**WHAT THE TASK REQUIRES**.
Please transcribe the data that follows exactly as given, leaving out every picture.

**INPUT DATA**.
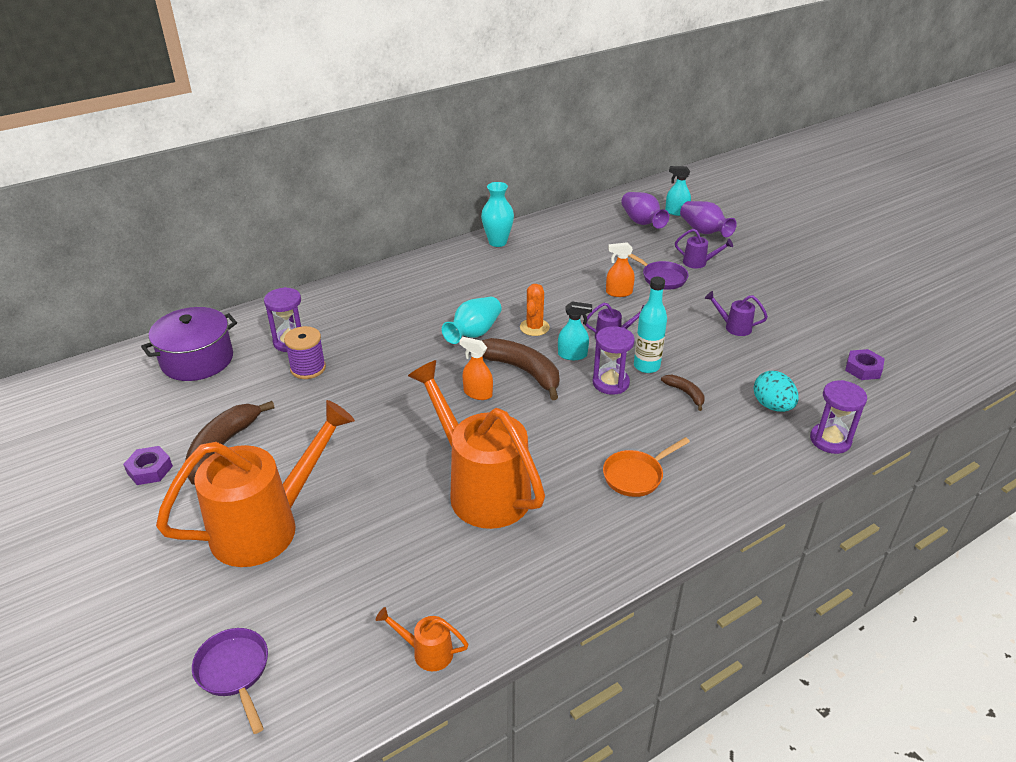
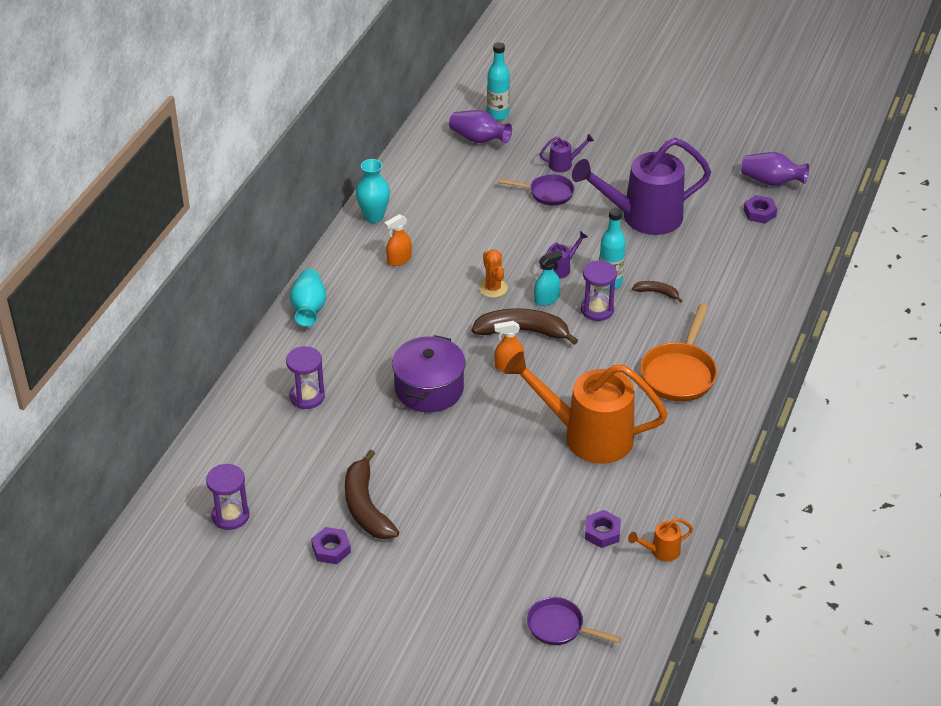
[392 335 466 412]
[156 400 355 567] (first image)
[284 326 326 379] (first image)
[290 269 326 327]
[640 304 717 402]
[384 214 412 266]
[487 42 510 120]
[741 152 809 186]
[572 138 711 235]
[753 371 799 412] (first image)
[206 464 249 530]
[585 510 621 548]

**RESULT OF THIS EXERCISE**.
[392 335 466 412]
[156 400 355 567] (first image)
[284 326 326 379] (first image)
[290 269 326 327]
[640 304 717 402]
[384 214 412 266]
[487 42 510 120]
[741 152 809 186]
[572 138 711 235]
[753 371 799 412] (first image)
[206 464 249 530]
[585 510 621 548]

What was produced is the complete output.